Description of the task |
Lines holding the string "fork" in the listing below are to be copied.

• • • • • • •

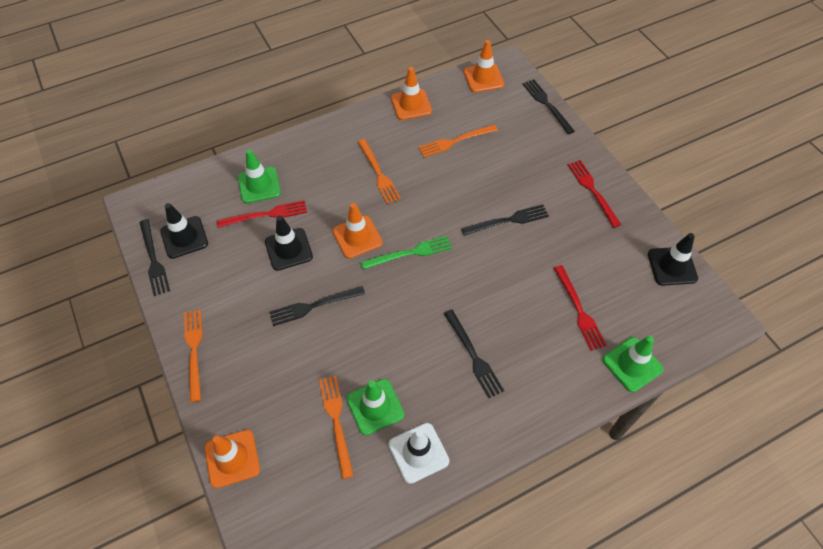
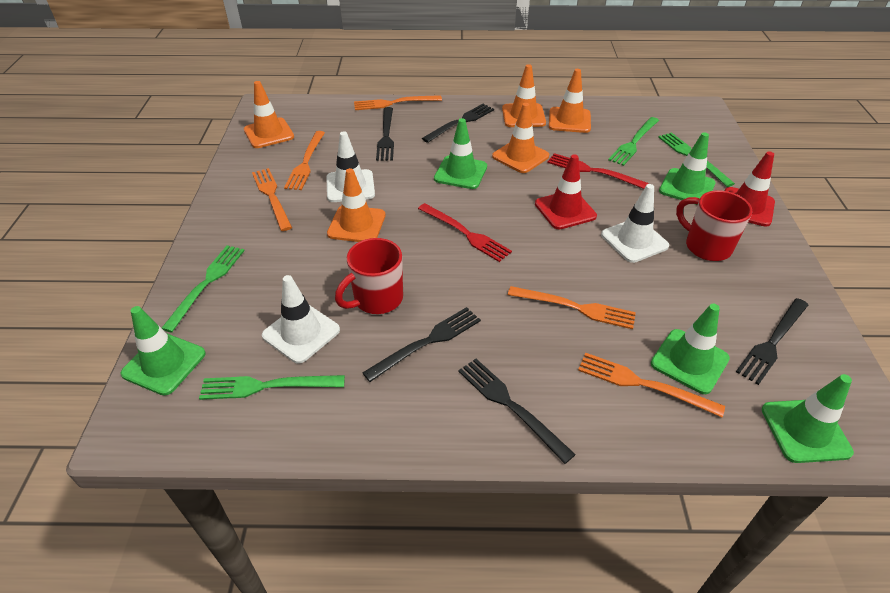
black traffic cone: [160,203,208,259] [265,216,313,271] [648,233,698,286] = 3 -> none = 0
green fork: [361,236,452,270] = 1 -> [162,245,245,332] [199,375,345,400] [608,117,659,166] [658,132,735,187] = 4
green traffic cone: [238,149,281,203] [346,379,404,435] [603,336,663,392] = 3 -> [120,306,206,395] [434,118,487,189] [651,304,730,394] [659,132,715,205] [762,374,854,463] = 5
orange fork: [184,310,202,402] [319,376,354,479] [358,139,401,204] [418,124,498,158] = 4 -> [252,168,292,231] [284,131,325,190] [354,95,442,110] [508,286,636,329] [578,353,725,417] = 5
orange traffic cone: [204,430,260,488] [333,203,383,259] [391,67,432,120] [464,40,504,93] = 4 -> [244,81,294,148] [327,168,386,242] [492,103,549,173] [502,64,546,127] [549,69,591,133] = 5
red fork: [217,200,307,228] [554,265,607,351] [568,160,621,228] = 3 -> [418,203,512,262] [547,153,648,189] = 2
red mug: none = 0 -> [335,238,403,314] [676,190,752,261] = 2
red traffic cone: none = 0 -> [535,154,597,230] [725,151,775,227] = 2
white traffic cone: [389,423,449,484] = 1 -> [262,275,340,364] [326,131,375,202] [601,184,669,263] = 3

• • • • • • •

Solution to the problem |
green fork: [361,236,452,270] = 1 -> [162,245,245,332] [199,375,345,400] [608,117,659,166] [658,132,735,187] = 4
orange fork: [184,310,202,402] [319,376,354,479] [358,139,401,204] [418,124,498,158] = 4 -> [252,168,292,231] [284,131,325,190] [354,95,442,110] [508,286,636,329] [578,353,725,417] = 5
red fork: [217,200,307,228] [554,265,607,351] [568,160,621,228] = 3 -> [418,203,512,262] [547,153,648,189] = 2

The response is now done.